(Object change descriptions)
________

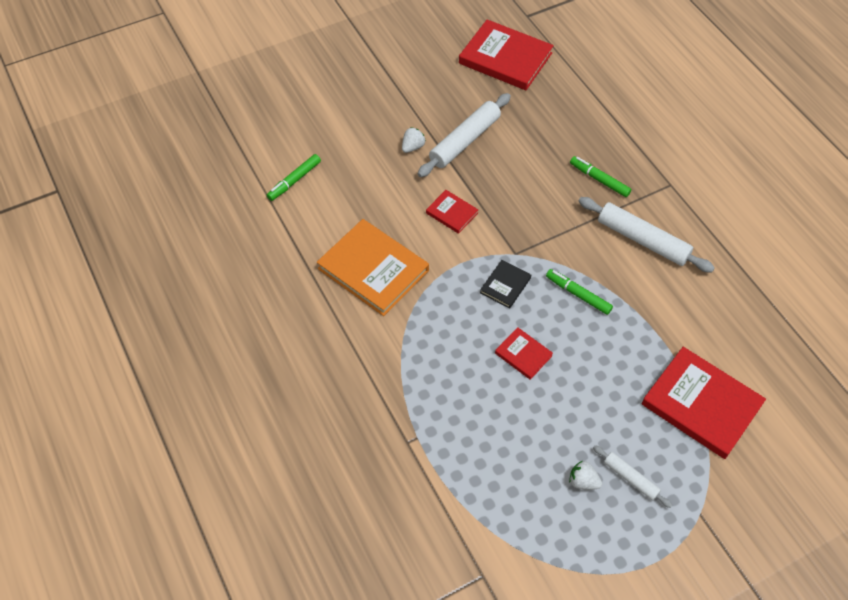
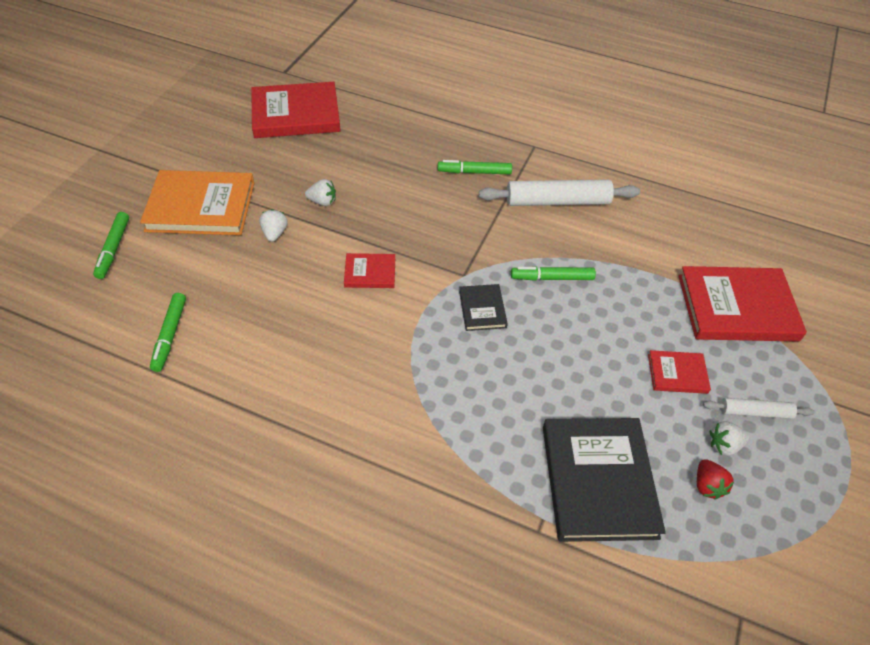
camera: 40 degrees left, 5 degrees down
orange book [317,219,429,316] -> orange book moved to [140,170,254,235]
white rolling pin [418,93,511,177] -> white strawberry [305,179,336,206]
red book [495,327,553,380] -> red book moved to [648,350,711,394]
none -> green marker [93,212,129,279]
none -> black book [543,418,666,542]
none -> red strawberry [697,459,734,500]

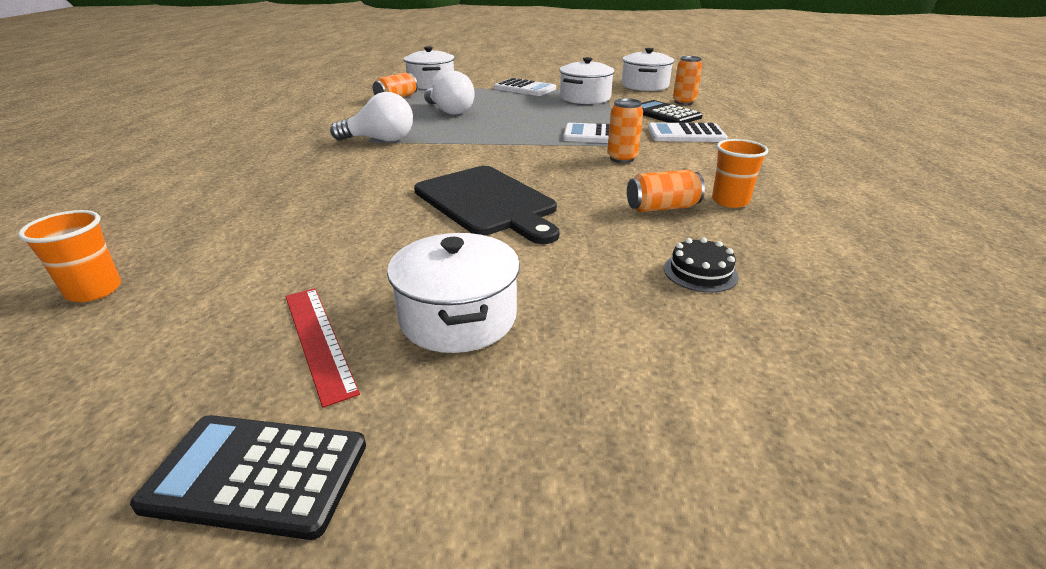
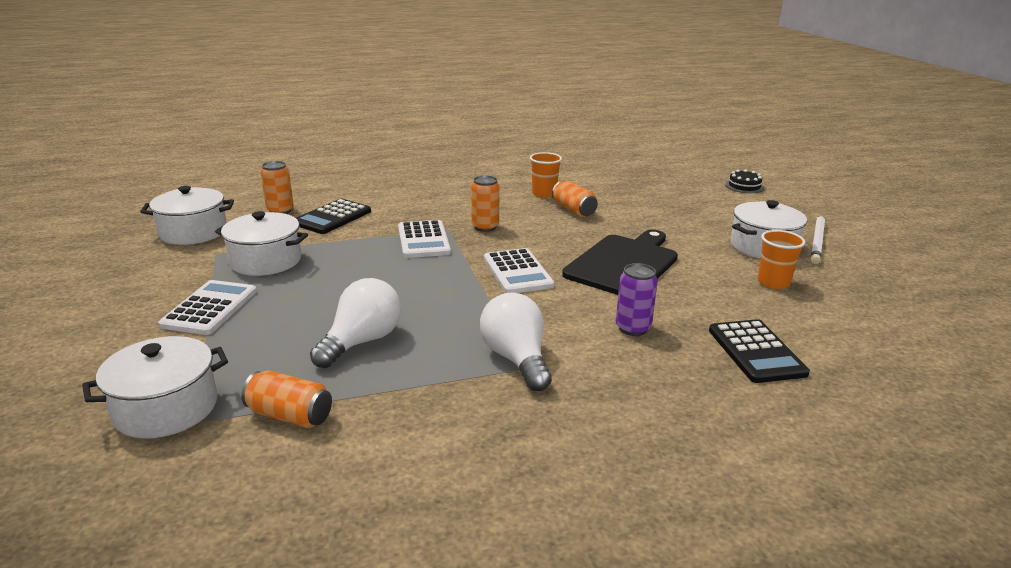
camera: 110 degrees left, 5 degrees down
orange cup [18,210,121,302] -> orange cup moved to [757,230,806,289]
black calculator [130,415,366,540] -> black calculator moved to [709,319,810,383]
red ruler [285,288,360,408] -> none
white calculator [648,122,728,142] -> white calculator moved to [484,248,554,293]
black cake [664,237,739,293] -> black cake moved to [725,169,764,193]
none -> purple can [616,263,658,336]
none -> white pencil [810,214,825,264]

________

### [What the task requires]
When restating the records word for word, omit any picture they contain.

### [Task response]
camera: 40 degrees left, 5 degrees down
orange book [317,219,429,316] -> orange book moved to [140,170,254,235]
white rolling pin [418,93,511,177] -> white strawberry [305,179,336,206]
red book [495,327,553,380] -> red book moved to [648,350,711,394]
none -> green marker [93,212,129,279]
none -> black book [543,418,666,542]
none -> red strawberry [697,459,734,500]

camera: 110 degrees left, 5 degrees down
orange cup [18,210,121,302] -> orange cup moved to [757,230,806,289]
black calculator [130,415,366,540] -> black calculator moved to [709,319,810,383]
red ruler [285,288,360,408] -> none
white calculator [648,122,728,142] -> white calculator moved to [484,248,554,293]
black cake [664,237,739,293] -> black cake moved to [725,169,764,193]
none -> purple can [616,263,658,336]
none -> white pencil [810,214,825,264]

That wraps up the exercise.